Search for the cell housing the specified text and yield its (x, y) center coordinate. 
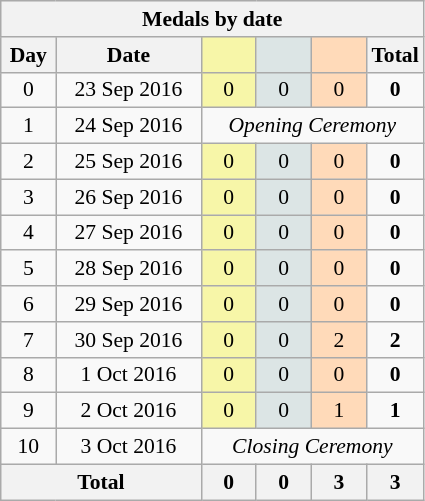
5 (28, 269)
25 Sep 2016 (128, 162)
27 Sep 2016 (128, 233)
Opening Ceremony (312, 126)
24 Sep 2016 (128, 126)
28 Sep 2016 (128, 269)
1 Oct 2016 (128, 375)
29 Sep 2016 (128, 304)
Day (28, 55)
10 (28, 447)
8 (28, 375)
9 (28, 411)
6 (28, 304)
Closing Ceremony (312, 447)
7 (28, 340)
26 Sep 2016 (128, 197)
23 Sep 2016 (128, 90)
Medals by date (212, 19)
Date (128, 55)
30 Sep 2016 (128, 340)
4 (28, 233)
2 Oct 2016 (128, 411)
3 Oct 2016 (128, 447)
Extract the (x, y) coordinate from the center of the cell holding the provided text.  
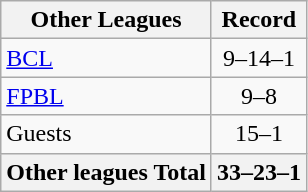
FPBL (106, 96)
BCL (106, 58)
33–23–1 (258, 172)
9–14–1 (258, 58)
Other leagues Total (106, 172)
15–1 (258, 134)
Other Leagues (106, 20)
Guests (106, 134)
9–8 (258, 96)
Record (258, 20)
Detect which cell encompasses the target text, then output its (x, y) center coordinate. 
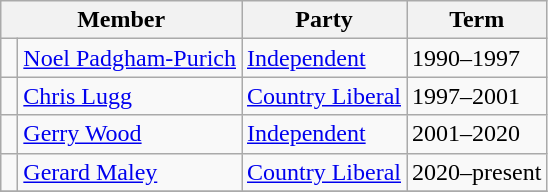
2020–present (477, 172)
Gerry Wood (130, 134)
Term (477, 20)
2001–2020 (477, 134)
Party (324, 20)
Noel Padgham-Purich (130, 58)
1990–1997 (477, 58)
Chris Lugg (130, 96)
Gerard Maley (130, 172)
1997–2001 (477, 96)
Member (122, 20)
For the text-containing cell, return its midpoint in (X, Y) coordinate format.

━━━━

▸ SET EXERCISE
Rewrite all of the records above, replacing "coordinate" with "position" wherever it appears and keeping everything else the same. Leave the pictures out.

▸ TASK OUTPUT
Search for the cell housing the specified text and yield its (x, y) center position. 
5 (28, 269)
25 Sep 2016 (128, 162)
27 Sep 2016 (128, 233)
Opening Ceremony (312, 126)
24 Sep 2016 (128, 126)
28 Sep 2016 (128, 269)
1 Oct 2016 (128, 375)
29 Sep 2016 (128, 304)
Day (28, 55)
10 (28, 447)
8 (28, 375)
9 (28, 411)
6 (28, 304)
Closing Ceremony (312, 447)
7 (28, 340)
26 Sep 2016 (128, 197)
23 Sep 2016 (128, 90)
Medals by date (212, 19)
Date (128, 55)
30 Sep 2016 (128, 340)
4 (28, 233)
2 Oct 2016 (128, 411)
3 Oct 2016 (128, 447)
Extract the (x, y) position from the center of the cell holding the provided text.  
FPBL (106, 96)
BCL (106, 58)
33–23–1 (258, 172)
9–14–1 (258, 58)
Other leagues Total (106, 172)
15–1 (258, 134)
Other Leagues (106, 20)
Guests (106, 134)
9–8 (258, 96)
Record (258, 20)
Detect which cell encompasses the target text, then output its (x, y) center position. 
2020–present (477, 172)
Gerry Wood (130, 134)
Term (477, 20)
2001–2020 (477, 134)
Party (324, 20)
Noel Padgham-Purich (130, 58)
1990–1997 (477, 58)
Chris Lugg (130, 96)
Gerard Maley (130, 172)
1997–2001 (477, 96)
Member (122, 20)
For the text-containing cell, return its midpoint in (X, Y) position format.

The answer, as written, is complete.